* _Required action_: Images aside, return all the entries exactly.

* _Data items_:

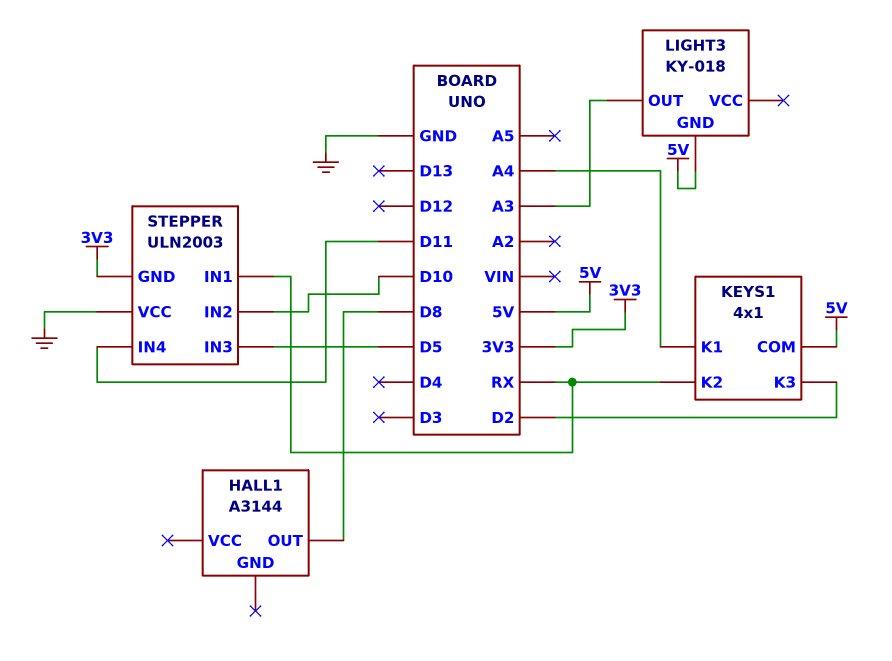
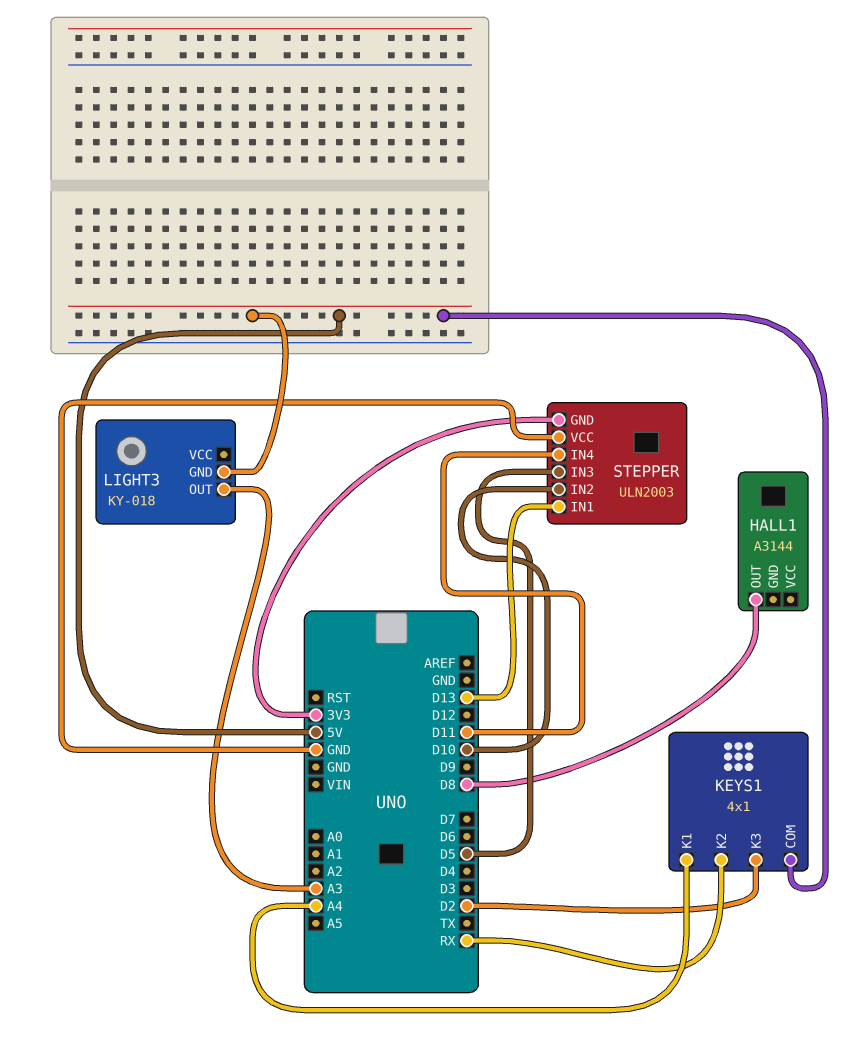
STEPPER pin IN1: RX -> D13

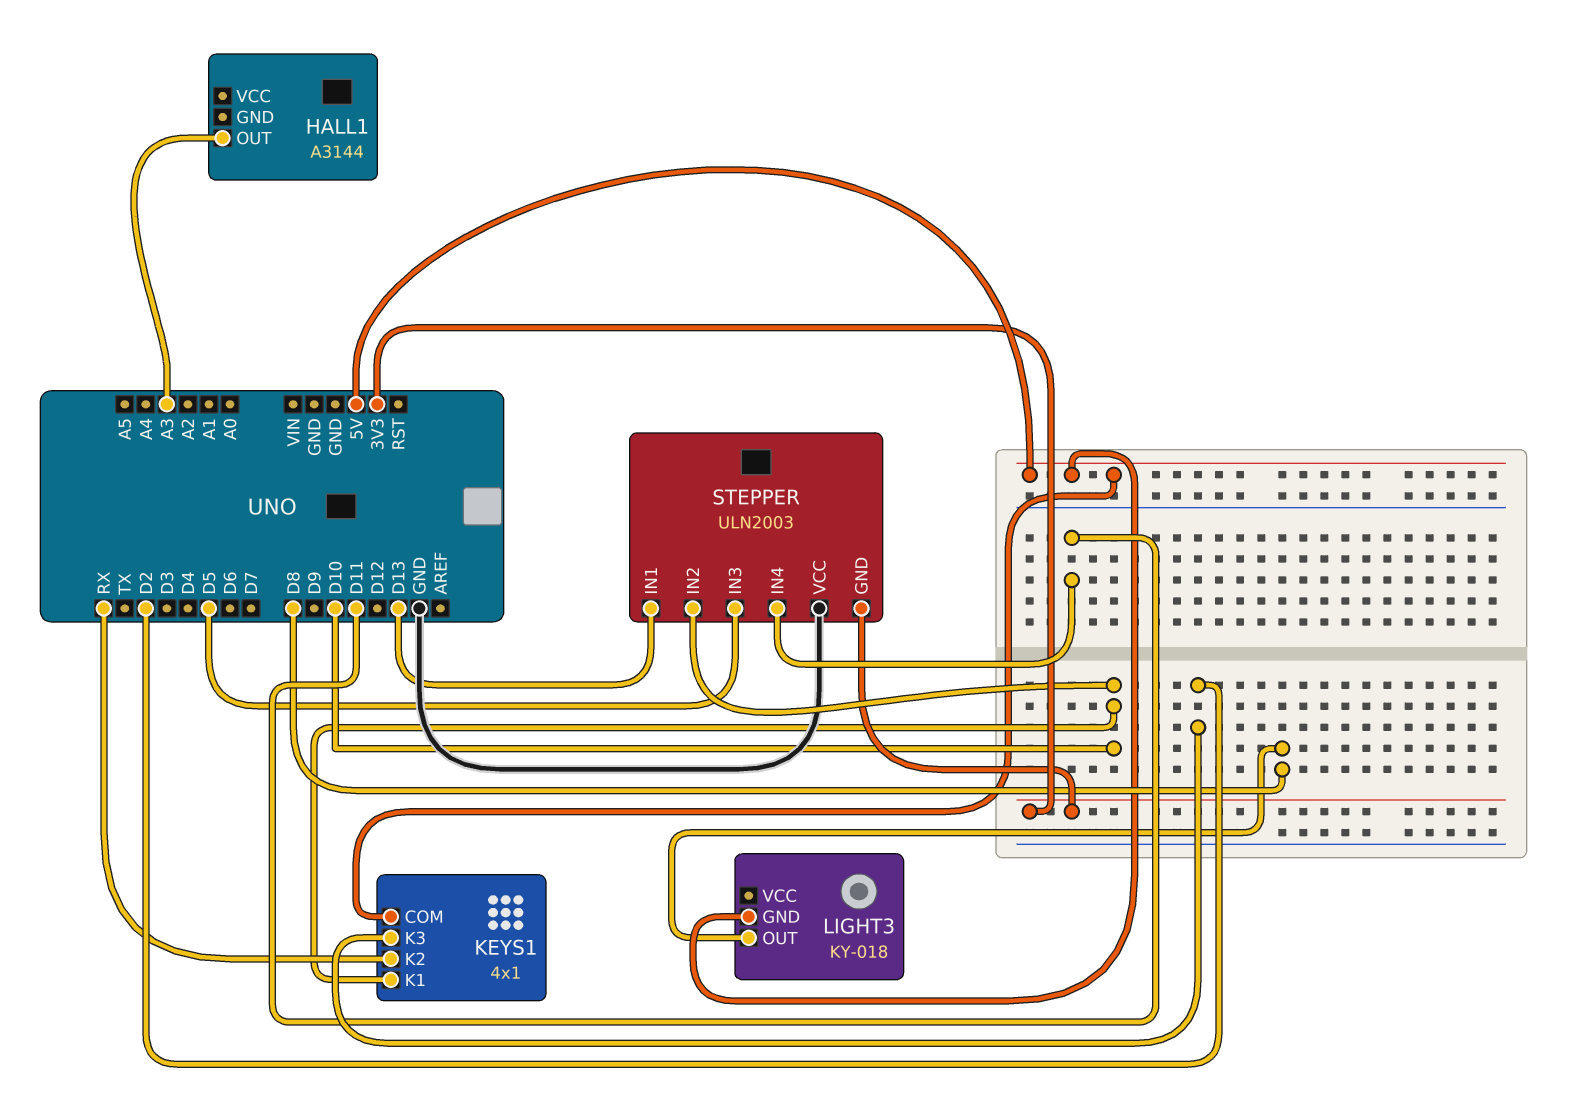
HALL1 pin OUT: D8 -> A3
KEYS1 pin K1: A4 -> D10
LIGHT3 pin OUT: A3 -> D8

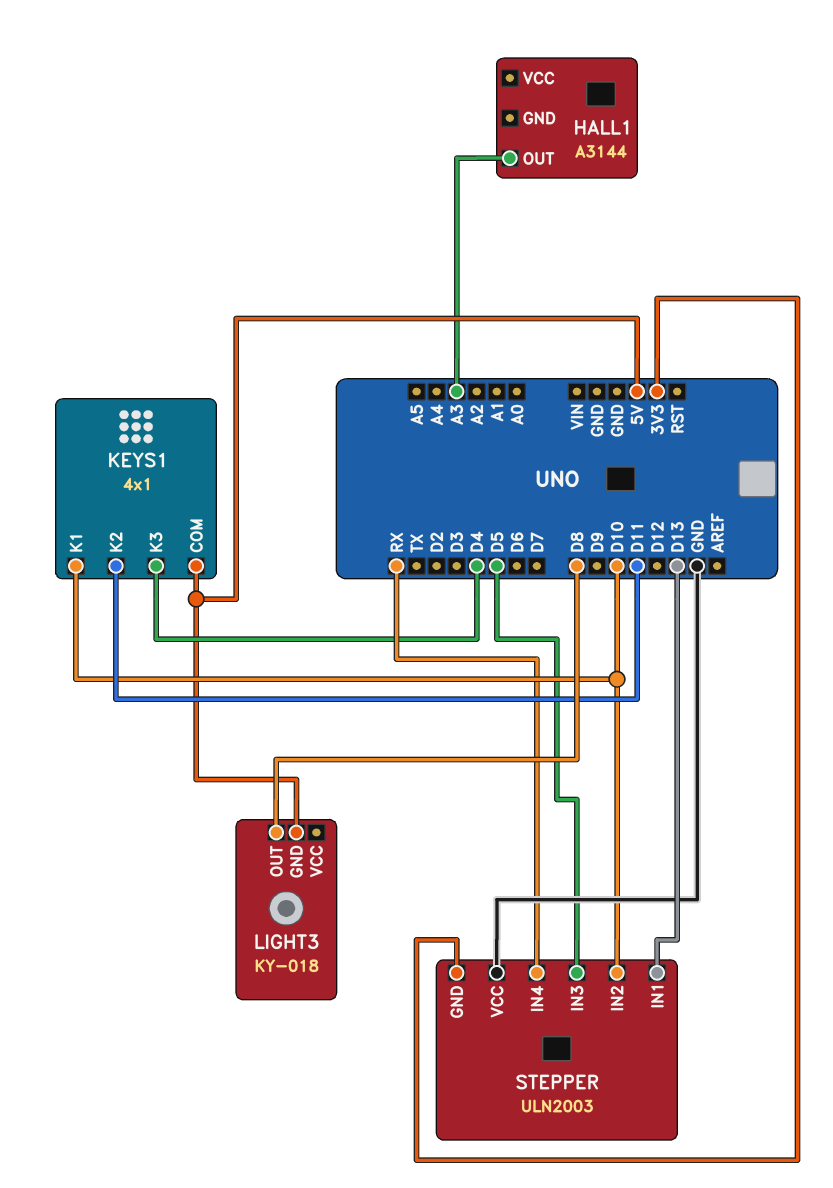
KEYS1 pin K2: RX -> D11
KEYS1 pin K3: D2 -> D4
STEPPER pin IN4: D11 -> RX

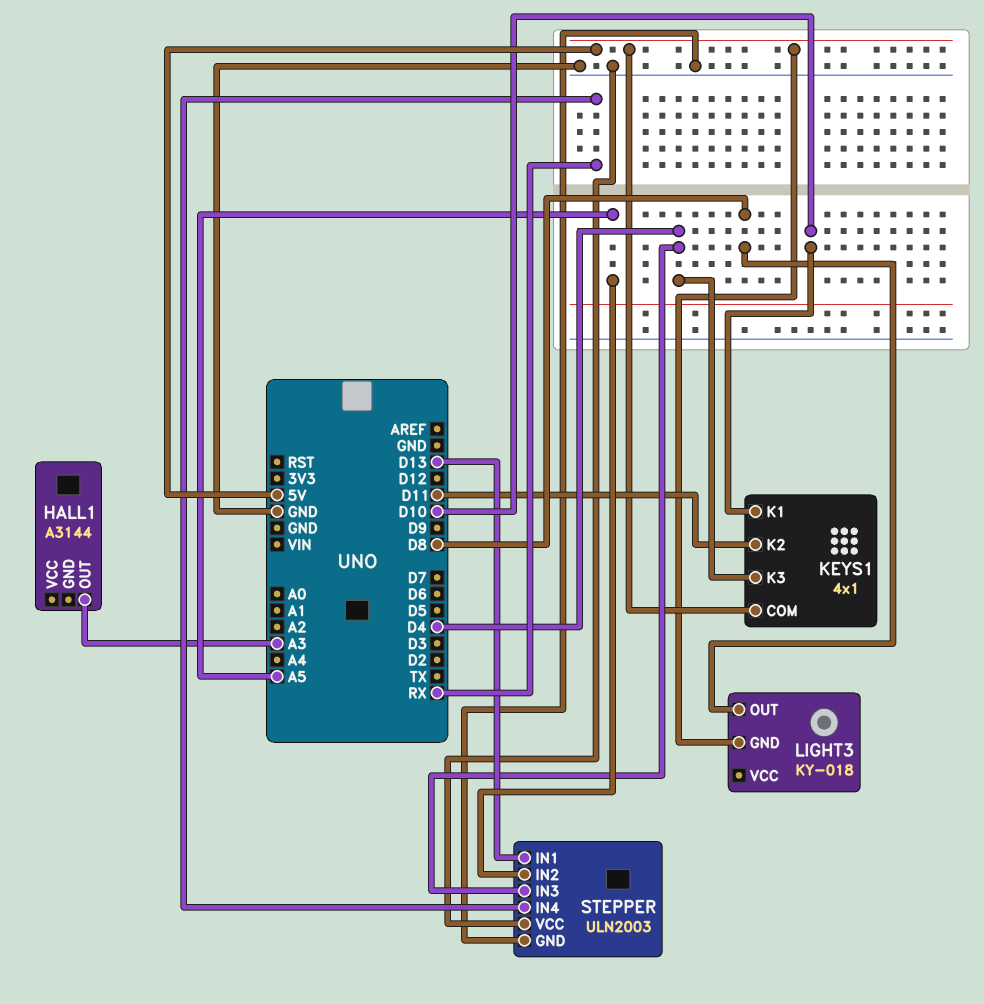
STEPPER pin GND: 3V3 -> GND
STEPPER pin IN2: D10 -> A5
STEPPER pin IN3: D5 -> D4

* _Result for this task_:
STEPPER pin IN1: RX -> D13

HALL1 pin OUT: D8 -> A3
KEYS1 pin K1: A4 -> D10
LIGHT3 pin OUT: A3 -> D8

KEYS1 pin K2: RX -> D11
KEYS1 pin K3: D2 -> D4
STEPPER pin IN4: D11 -> RX

STEPPER pin GND: 3V3 -> GND
STEPPER pin IN2: D10 -> A5
STEPPER pin IN3: D5 -> D4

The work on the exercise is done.